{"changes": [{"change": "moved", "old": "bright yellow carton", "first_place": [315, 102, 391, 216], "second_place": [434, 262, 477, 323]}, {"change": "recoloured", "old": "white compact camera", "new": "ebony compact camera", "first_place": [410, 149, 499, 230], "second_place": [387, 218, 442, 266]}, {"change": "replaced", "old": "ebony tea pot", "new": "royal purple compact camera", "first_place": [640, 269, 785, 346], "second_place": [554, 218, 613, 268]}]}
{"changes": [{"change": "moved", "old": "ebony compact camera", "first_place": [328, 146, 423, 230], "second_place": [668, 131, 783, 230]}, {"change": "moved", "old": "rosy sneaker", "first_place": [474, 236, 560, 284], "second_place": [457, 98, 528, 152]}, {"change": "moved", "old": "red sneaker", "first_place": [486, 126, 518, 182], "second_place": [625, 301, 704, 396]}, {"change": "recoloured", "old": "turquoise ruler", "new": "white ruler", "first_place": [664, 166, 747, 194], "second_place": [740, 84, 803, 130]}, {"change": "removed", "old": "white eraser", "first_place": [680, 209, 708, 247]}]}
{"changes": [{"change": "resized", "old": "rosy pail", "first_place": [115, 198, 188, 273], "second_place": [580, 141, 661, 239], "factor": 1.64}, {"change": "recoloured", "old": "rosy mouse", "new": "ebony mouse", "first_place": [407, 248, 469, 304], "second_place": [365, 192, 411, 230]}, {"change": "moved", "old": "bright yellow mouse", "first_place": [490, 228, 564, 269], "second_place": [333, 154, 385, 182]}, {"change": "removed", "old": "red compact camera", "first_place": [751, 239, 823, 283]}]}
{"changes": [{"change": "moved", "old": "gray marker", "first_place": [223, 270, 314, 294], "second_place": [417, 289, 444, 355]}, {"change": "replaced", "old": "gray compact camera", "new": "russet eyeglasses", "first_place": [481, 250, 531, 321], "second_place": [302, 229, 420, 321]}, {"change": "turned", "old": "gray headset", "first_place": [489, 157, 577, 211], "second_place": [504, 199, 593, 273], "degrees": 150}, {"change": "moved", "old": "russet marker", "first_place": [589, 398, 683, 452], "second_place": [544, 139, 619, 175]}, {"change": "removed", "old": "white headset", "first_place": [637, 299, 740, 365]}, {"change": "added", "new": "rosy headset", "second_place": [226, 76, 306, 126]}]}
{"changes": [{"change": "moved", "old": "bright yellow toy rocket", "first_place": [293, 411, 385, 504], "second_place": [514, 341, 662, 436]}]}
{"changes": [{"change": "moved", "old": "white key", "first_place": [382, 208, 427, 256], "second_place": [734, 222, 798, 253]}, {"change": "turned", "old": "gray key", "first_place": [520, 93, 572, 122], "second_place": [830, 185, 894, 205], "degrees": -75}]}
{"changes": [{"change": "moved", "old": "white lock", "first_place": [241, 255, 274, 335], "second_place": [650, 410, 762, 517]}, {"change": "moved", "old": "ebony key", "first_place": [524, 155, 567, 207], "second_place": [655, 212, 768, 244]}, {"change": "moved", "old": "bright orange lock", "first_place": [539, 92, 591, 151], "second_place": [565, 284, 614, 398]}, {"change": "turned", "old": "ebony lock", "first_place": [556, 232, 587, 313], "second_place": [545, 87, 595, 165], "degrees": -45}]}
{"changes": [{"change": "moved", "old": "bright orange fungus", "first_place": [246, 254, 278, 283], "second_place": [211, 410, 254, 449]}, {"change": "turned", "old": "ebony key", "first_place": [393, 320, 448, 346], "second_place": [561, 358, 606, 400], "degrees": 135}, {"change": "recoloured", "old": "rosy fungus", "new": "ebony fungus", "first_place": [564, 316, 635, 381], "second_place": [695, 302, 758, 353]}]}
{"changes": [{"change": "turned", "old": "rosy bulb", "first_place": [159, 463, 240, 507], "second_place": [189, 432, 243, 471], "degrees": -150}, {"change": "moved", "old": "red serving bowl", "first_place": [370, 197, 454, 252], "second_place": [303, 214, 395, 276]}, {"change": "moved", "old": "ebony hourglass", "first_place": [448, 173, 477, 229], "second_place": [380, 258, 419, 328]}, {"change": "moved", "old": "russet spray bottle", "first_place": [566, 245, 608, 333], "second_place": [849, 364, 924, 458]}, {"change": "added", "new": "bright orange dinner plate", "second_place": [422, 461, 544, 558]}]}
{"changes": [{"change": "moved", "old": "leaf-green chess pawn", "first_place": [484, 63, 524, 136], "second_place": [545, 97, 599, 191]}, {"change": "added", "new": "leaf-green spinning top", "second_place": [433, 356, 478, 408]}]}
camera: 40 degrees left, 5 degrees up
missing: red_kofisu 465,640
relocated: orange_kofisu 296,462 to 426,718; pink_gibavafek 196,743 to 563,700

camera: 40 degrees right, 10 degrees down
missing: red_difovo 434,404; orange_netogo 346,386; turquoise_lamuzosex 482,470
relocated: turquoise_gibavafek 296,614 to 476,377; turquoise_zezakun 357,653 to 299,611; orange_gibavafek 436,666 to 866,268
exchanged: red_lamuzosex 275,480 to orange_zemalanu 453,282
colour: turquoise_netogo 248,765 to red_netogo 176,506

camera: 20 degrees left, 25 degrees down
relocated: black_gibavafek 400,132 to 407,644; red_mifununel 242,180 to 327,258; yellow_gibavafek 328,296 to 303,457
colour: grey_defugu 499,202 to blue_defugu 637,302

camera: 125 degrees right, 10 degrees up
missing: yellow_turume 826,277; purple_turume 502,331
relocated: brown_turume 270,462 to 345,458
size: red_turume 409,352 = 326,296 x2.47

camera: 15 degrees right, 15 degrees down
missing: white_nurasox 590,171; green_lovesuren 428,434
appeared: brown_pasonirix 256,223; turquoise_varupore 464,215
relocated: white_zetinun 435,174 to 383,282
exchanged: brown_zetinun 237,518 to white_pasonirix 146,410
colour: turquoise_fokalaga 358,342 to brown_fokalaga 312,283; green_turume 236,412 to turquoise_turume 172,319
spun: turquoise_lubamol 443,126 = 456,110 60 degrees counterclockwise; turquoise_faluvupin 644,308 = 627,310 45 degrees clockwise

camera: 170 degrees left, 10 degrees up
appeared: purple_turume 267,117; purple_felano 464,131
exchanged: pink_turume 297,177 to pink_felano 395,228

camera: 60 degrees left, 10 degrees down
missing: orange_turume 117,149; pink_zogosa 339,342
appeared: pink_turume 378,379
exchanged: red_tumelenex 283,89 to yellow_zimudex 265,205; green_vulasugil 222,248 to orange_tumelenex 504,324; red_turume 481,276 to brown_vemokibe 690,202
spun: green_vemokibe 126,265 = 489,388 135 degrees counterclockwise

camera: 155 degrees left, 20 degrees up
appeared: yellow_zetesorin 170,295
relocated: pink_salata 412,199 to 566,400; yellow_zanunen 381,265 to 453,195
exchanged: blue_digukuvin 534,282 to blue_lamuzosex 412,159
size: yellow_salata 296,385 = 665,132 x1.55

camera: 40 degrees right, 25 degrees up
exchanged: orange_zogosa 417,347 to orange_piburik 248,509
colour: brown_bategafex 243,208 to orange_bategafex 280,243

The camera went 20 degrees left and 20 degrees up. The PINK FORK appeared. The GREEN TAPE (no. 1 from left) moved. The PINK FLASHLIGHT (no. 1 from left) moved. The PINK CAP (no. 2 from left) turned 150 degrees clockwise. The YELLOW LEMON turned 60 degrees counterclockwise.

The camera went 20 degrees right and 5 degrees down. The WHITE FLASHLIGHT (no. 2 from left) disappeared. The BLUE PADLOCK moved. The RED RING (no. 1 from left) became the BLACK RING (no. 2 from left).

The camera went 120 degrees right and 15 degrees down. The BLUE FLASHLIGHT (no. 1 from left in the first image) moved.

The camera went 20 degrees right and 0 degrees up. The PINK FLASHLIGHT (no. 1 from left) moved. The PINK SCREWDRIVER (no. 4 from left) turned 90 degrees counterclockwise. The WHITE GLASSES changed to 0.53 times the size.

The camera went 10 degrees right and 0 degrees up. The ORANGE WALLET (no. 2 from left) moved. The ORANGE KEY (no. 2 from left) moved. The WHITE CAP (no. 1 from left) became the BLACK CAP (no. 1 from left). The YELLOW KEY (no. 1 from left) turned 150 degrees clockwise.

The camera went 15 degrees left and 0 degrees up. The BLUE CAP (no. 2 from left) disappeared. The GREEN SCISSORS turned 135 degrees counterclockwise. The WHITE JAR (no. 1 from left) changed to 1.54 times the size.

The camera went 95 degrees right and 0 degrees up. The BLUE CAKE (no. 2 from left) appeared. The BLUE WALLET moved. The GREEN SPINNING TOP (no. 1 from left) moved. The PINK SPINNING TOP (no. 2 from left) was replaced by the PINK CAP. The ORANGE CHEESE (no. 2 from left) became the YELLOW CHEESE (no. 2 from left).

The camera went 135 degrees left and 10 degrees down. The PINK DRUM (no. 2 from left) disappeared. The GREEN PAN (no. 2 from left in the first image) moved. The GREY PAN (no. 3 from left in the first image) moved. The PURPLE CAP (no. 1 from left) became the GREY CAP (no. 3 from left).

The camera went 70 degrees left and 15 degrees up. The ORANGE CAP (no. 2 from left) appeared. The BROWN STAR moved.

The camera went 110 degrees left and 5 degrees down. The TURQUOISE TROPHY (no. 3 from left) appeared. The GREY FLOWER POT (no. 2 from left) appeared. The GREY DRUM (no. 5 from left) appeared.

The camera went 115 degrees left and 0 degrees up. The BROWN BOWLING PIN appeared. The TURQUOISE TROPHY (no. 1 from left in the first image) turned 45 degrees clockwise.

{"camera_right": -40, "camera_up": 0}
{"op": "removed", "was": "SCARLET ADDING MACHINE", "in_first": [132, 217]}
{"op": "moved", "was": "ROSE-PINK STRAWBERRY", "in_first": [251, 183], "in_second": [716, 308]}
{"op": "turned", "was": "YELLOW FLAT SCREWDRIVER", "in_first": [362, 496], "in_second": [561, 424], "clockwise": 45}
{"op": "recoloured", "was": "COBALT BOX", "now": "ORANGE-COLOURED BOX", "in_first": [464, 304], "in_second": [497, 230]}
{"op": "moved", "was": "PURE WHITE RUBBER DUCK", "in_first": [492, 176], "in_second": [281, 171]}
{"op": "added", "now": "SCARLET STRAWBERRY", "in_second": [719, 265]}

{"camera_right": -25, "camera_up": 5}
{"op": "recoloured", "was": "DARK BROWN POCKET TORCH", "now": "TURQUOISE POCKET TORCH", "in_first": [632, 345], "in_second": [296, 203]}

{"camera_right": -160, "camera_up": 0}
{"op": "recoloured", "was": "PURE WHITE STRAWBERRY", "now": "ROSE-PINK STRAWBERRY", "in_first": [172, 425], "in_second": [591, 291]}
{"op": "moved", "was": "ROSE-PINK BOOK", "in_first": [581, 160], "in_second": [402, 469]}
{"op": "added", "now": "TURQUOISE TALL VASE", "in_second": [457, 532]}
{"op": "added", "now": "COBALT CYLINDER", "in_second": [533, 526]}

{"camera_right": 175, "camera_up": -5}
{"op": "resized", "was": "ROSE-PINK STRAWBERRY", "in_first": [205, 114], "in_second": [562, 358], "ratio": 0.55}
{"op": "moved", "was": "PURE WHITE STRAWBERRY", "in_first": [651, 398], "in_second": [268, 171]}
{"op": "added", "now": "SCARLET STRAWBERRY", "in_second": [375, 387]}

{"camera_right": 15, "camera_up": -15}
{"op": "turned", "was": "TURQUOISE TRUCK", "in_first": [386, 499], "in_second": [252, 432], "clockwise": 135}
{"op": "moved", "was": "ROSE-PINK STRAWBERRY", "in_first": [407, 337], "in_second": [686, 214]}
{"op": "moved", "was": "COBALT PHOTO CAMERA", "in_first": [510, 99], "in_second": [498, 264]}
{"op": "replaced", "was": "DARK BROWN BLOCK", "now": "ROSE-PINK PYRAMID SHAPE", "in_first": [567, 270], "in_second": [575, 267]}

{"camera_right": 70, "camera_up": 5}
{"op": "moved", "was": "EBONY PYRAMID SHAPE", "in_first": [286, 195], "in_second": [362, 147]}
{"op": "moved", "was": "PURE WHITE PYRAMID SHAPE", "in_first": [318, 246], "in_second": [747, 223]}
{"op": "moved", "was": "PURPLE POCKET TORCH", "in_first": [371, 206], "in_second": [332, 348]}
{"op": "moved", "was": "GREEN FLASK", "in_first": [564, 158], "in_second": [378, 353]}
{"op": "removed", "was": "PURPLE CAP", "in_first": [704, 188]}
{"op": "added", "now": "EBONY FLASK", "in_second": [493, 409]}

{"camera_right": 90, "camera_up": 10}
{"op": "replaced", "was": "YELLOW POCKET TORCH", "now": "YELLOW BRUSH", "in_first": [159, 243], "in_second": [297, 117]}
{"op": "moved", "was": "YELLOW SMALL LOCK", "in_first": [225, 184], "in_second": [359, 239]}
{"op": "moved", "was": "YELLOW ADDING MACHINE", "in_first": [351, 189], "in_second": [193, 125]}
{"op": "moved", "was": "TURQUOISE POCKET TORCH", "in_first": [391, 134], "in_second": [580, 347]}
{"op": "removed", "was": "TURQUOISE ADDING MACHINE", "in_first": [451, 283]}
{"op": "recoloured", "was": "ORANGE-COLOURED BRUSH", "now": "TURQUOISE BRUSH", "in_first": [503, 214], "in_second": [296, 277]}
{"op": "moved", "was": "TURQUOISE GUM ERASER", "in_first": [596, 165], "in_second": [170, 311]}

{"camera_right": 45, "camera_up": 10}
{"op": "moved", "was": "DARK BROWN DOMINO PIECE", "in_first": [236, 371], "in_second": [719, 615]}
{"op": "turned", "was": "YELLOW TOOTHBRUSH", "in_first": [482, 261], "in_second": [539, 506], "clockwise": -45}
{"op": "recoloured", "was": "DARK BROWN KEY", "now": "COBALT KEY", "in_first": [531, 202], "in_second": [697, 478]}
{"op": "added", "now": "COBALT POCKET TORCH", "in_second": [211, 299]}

•••

- Prompt
The listing above holds a line with "camera: 40 degrees left, 5 degrees up" and a line with "missing: red_kofisu 465,640". Print the stretch from the first through the second, exactly and alone.

- Answer to the problem
camera: 40 degrees left, 5 degrees up
missing: red_kofisu 465,640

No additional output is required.